=== Section Start ===

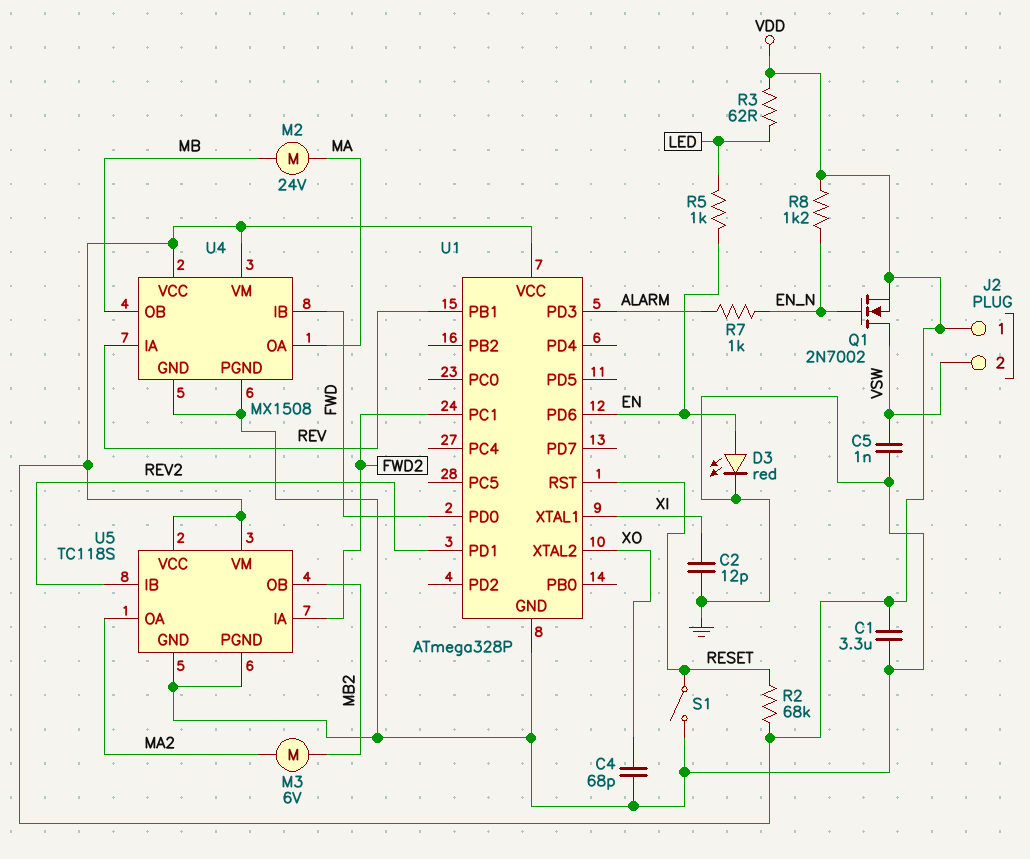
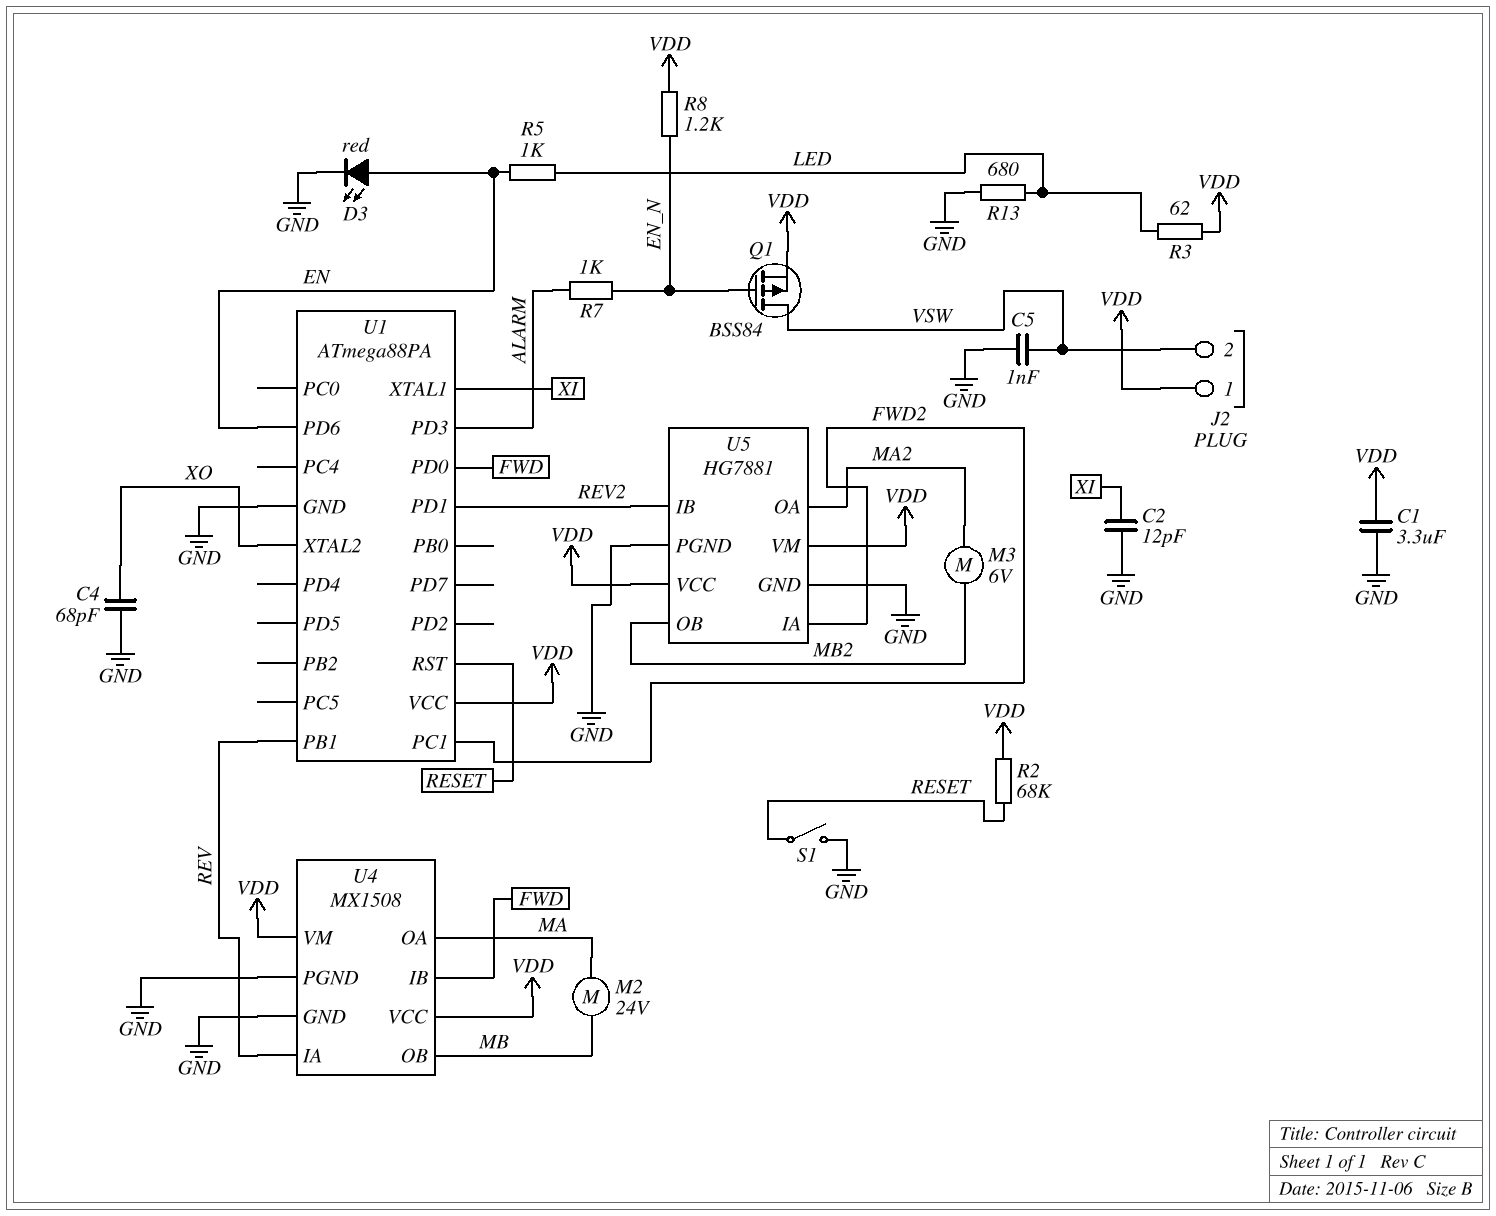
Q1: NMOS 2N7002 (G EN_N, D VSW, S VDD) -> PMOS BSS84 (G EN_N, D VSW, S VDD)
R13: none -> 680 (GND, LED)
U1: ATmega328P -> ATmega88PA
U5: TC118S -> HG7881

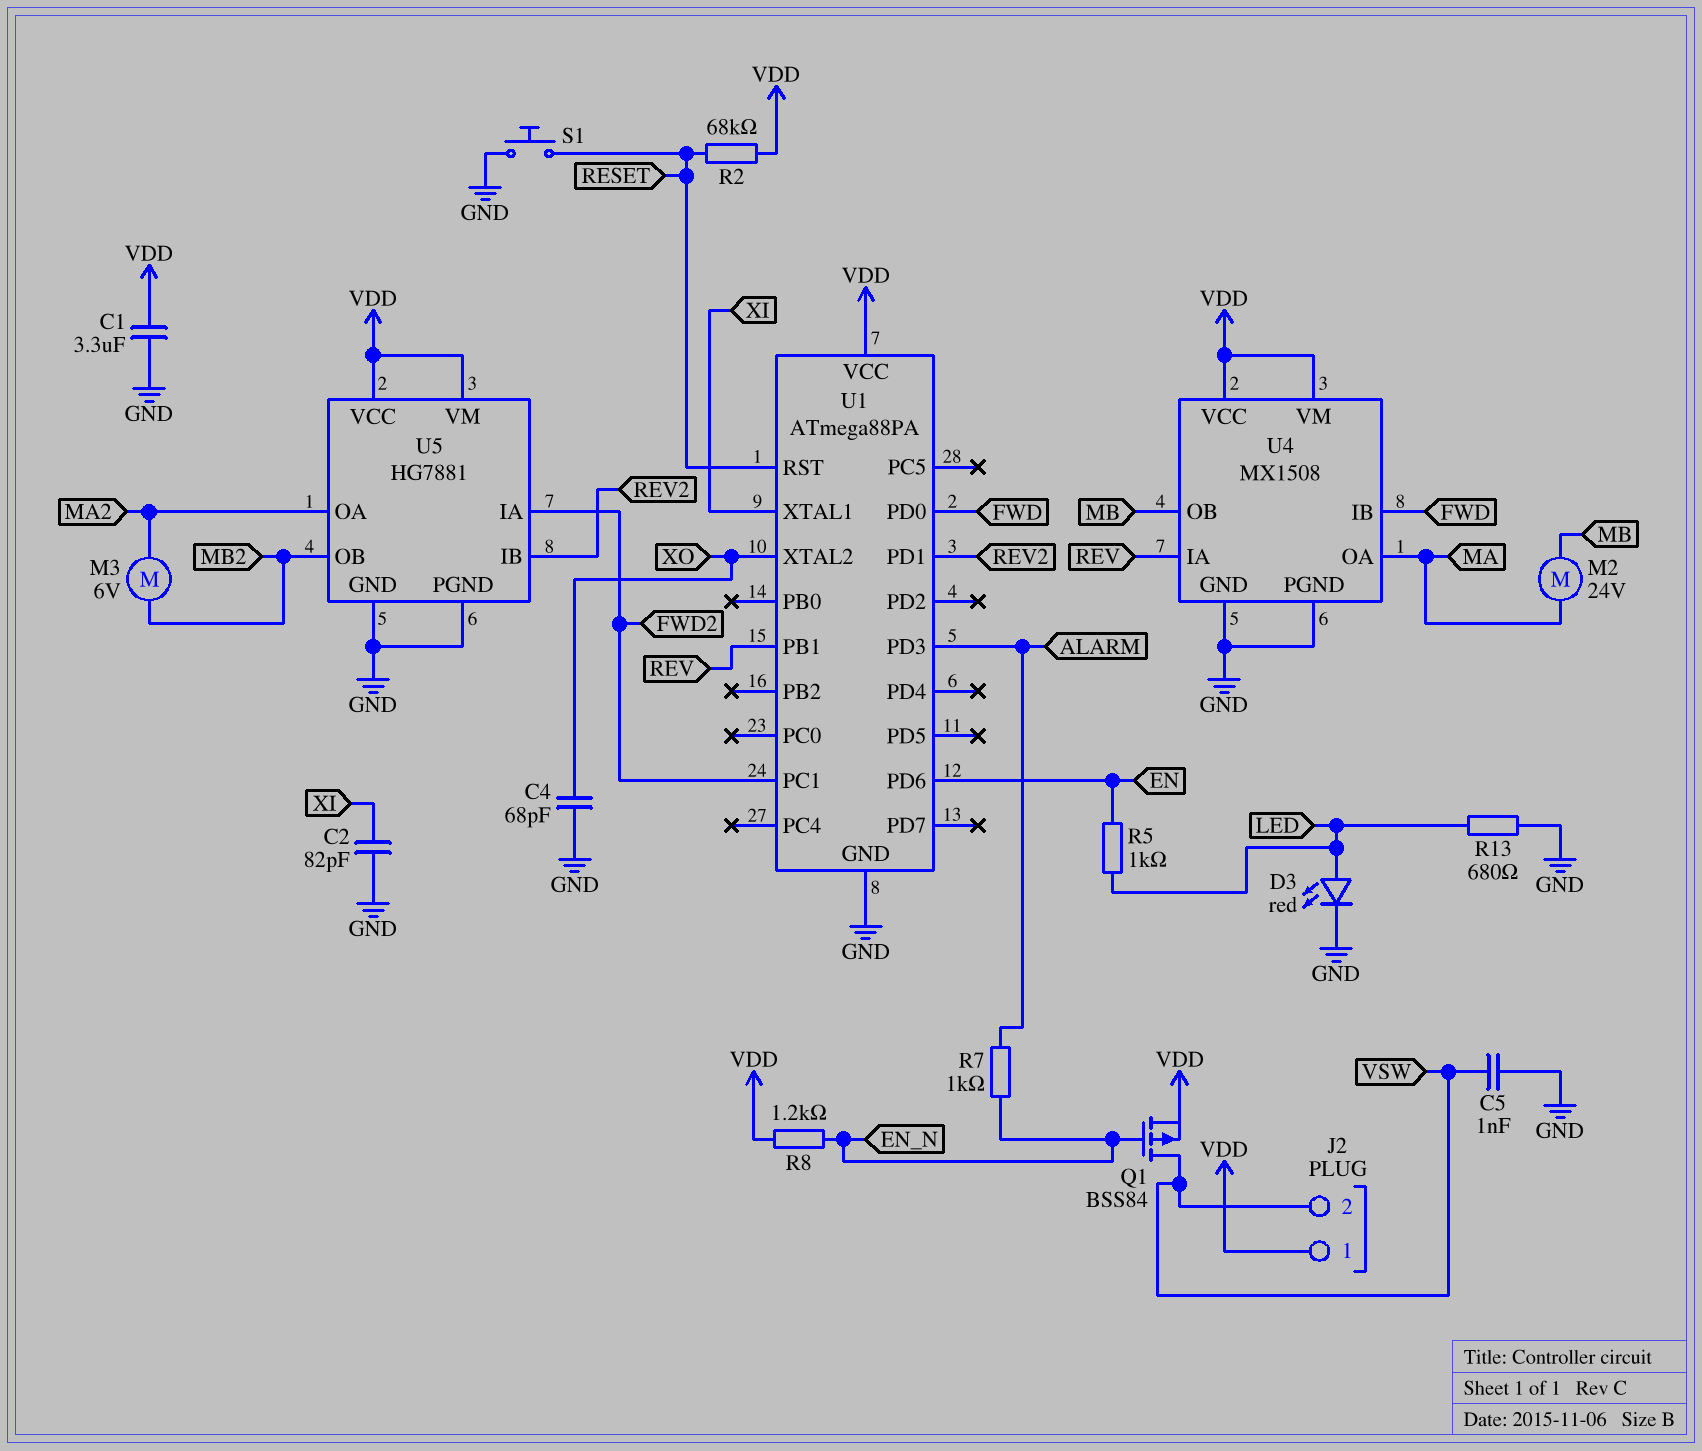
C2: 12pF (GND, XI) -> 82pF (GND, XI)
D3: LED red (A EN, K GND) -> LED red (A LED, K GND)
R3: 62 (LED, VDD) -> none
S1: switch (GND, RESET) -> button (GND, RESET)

=== Section End ===

**What the task requires**: Return only the lines from the one that contains "U1: ATmega328P -> ATmega88PA" through the closing line of the data, inclusive, reproduced exactly and with every picture left out.

**Written response**:
U1: ATmega328P -> ATmega88PA
U5: TC118S -> HG7881

C2: 12pF (GND, XI) -> 82pF (GND, XI)
D3: LED red (A EN, K GND) -> LED red (A LED, K GND)
R3: 62 (LED, VDD) -> none
S1: switch (GND, RESET) -> button (GND, RESET)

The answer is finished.